* Activity
Copy the records below in full and leave every image out of the copy.
START Task material
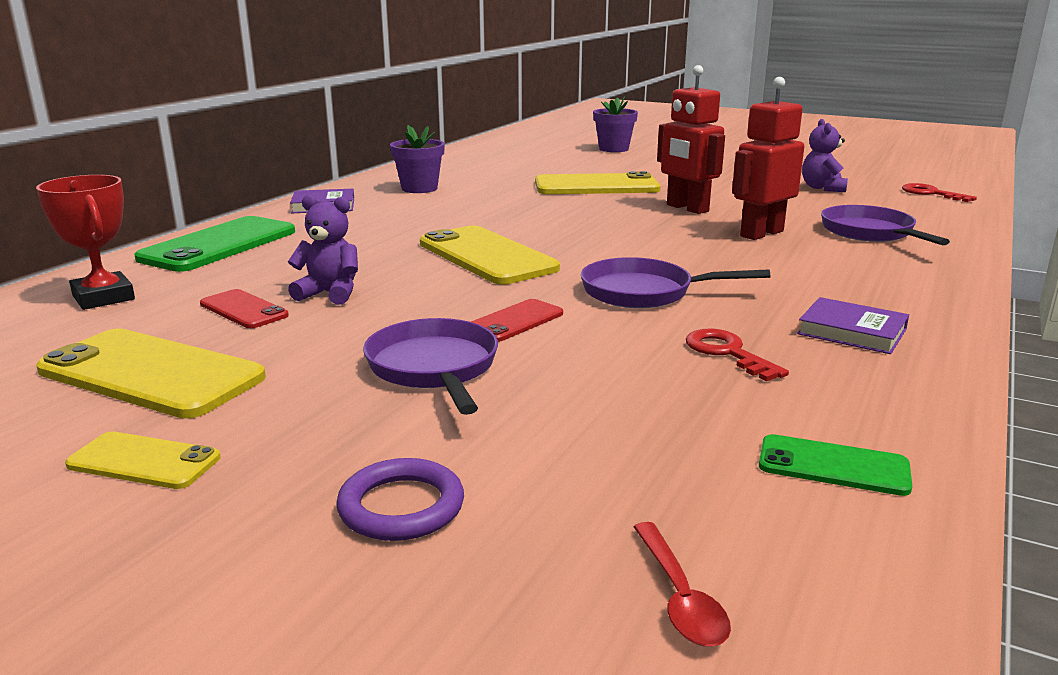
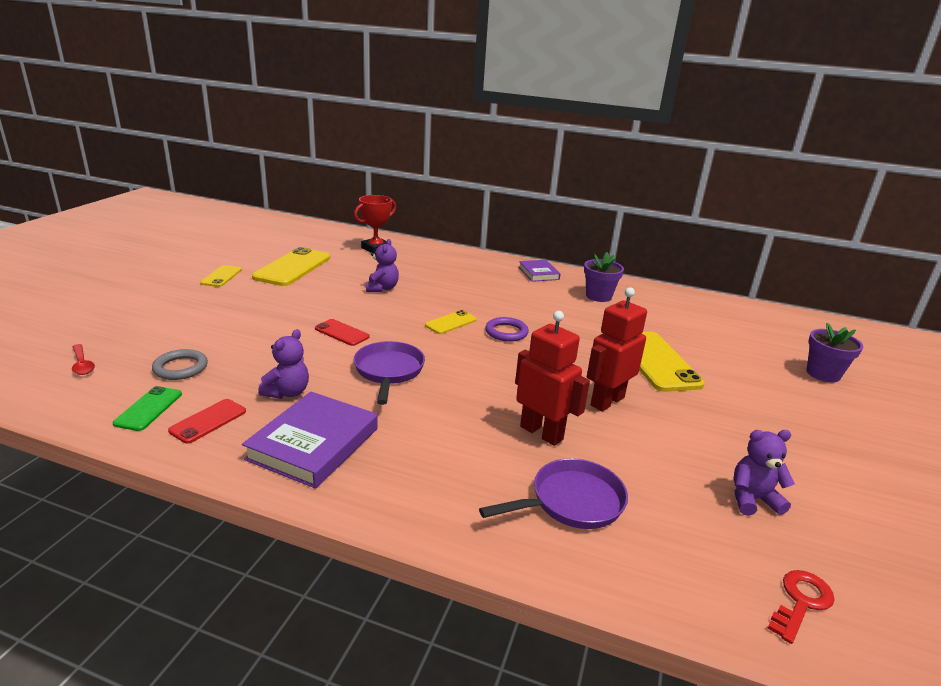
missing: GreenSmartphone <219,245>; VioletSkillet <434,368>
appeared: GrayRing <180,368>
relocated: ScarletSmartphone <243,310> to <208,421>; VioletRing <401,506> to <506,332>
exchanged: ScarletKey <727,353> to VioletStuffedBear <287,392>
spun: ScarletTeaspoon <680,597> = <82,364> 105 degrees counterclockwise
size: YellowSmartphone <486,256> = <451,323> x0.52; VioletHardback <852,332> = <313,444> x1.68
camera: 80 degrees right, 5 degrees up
END Task material
* Task solution
missing: GreenSmartphone <219,245>; VioletSkillet <434,368>
appeared: GrayRing <180,368>
relocated: ScarletSmartphone <243,310> to <208,421>; VioletRing <401,506> to <506,332>
exchanged: ScarletKey <727,353> to VioletStuffedBear <287,392>
spun: ScarletTeaspoon <680,597> = <82,364> 105 degrees counterclockwise
size: YellowSmartphone <486,256> = <451,323> x0.52; VioletHardback <852,332> = <313,444> x1.68
camera: 80 degrees right, 5 degrees up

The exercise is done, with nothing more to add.